(Available records)
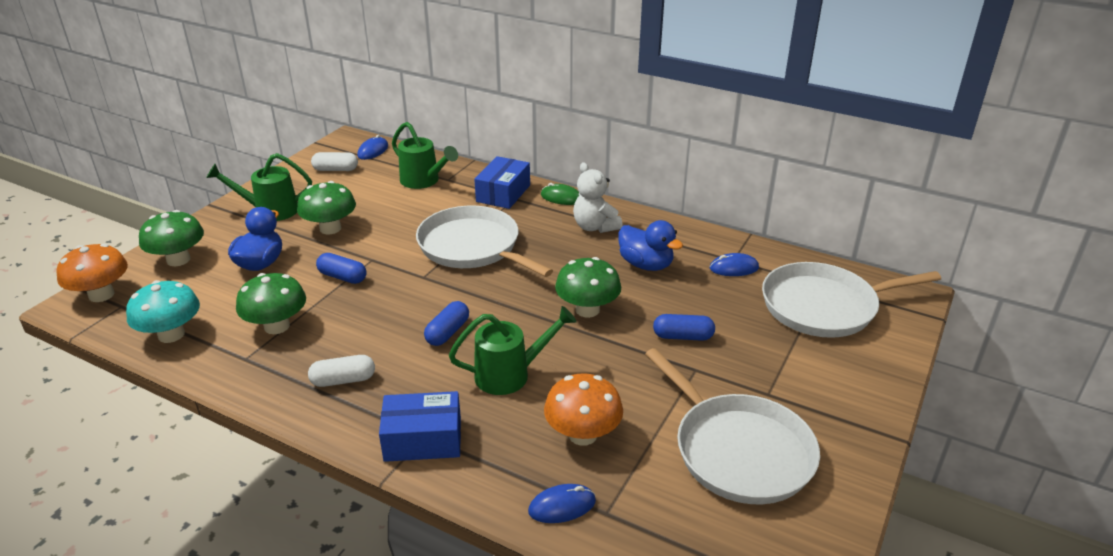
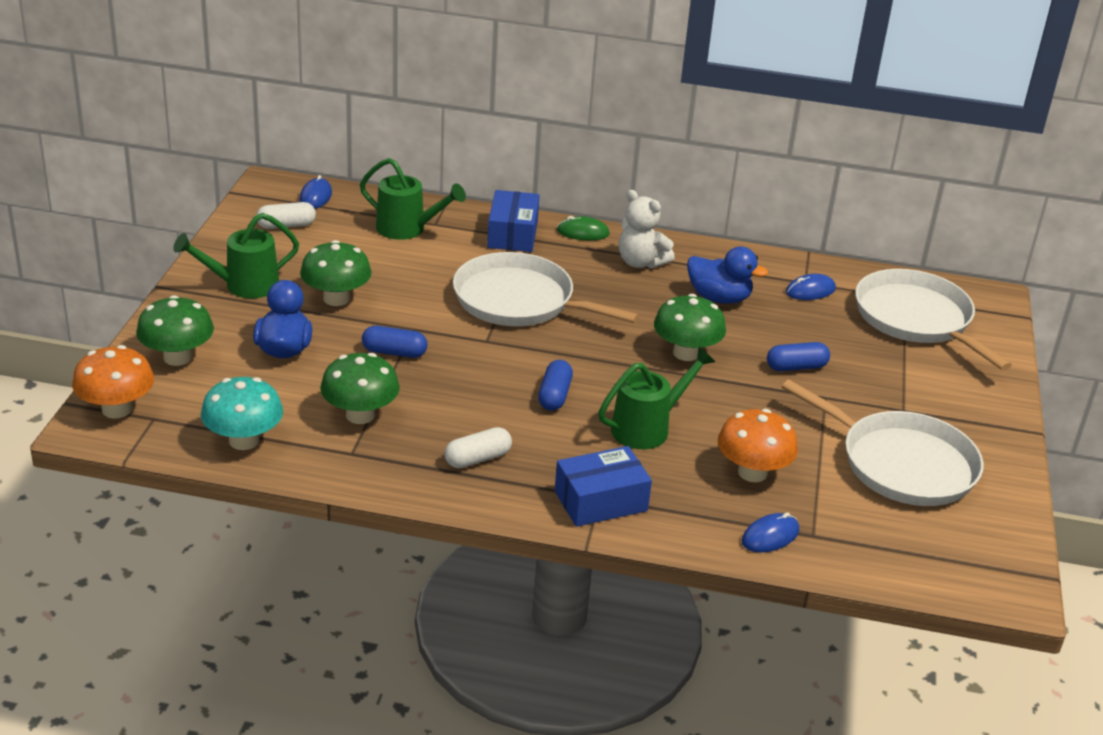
camera: 20 degrees left, 0 degrees up
(824, 306) = (916, 319): white pan -> white pan turned 90 degrees clockwise

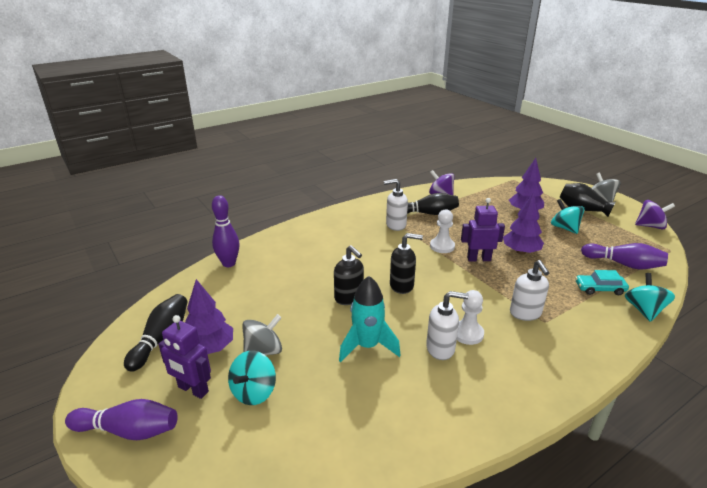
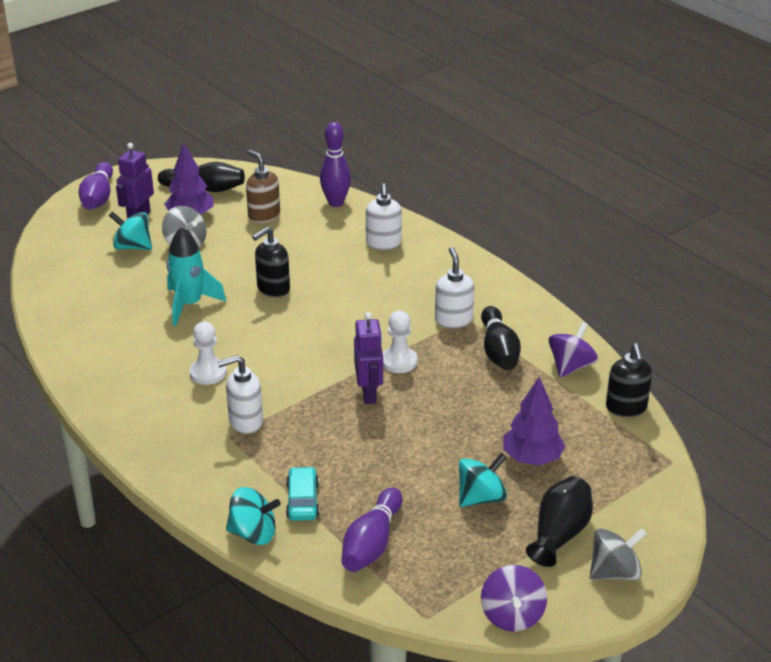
camera: 85 degrees right, 5 degrees up
(231, 301) = (264, 215): none -> brown soap dispenser
(402, 285) = (299, 326): black soap dispenser -> black soap dispenser (626, 408)
(441, 348) = (184, 352): white soap dispenser -> white soap dispenser (383, 243)
(521, 252) = (394, 437): purple tree -> none

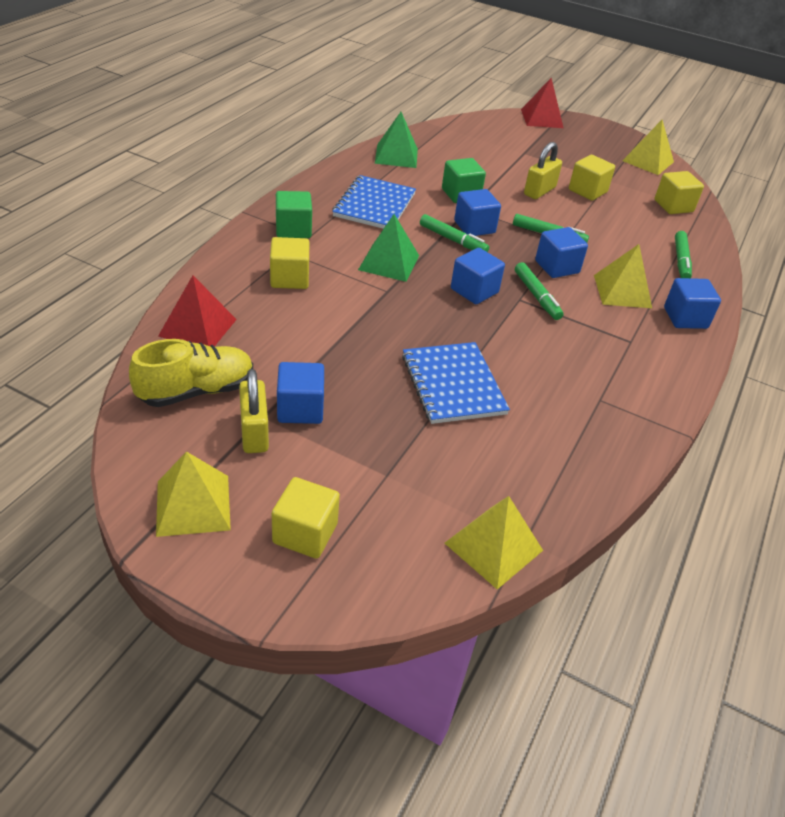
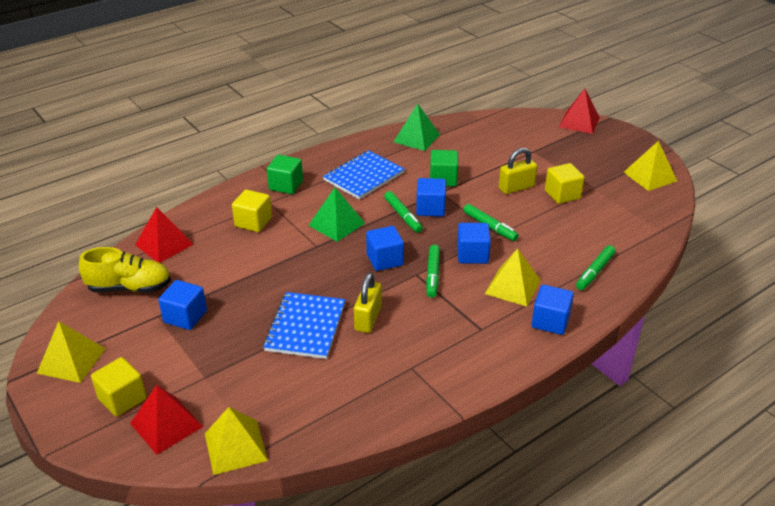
camera: 30 degrees right, 5 degrees down
(254, 432) = (143, 324): yellow padlock -> yellow padlock (368, 318)
(389, 547) = (166, 425): none -> red pyramid
(673, 206) = (635, 222): yellow cube -> none

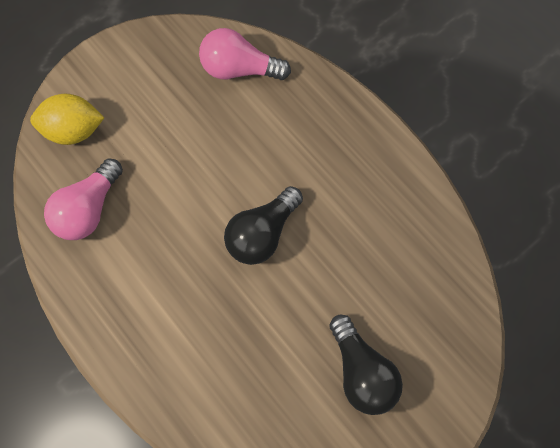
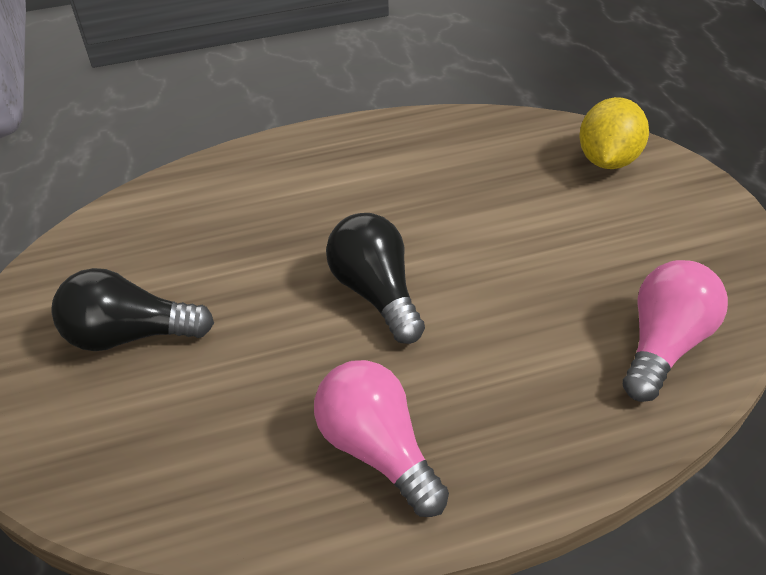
camera: 115 degrees right, 25 degrees down
(88, 209) = (492, 152): pink light bulb -> pink light bulb (377, 449)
(End Available records)
Assignment
Your task is to copy each line from the material above that includes the word "degrees".

Worked solution
camera: 20 degrees left, 0 degrees up
(824, 306) = (916, 319): white pan -> white pan turned 90 degrees clockwise
camera: 85 degrees right, 5 degrees up
camera: 30 degrees right, 5 degrees down
camera: 115 degrees right, 25 degrees down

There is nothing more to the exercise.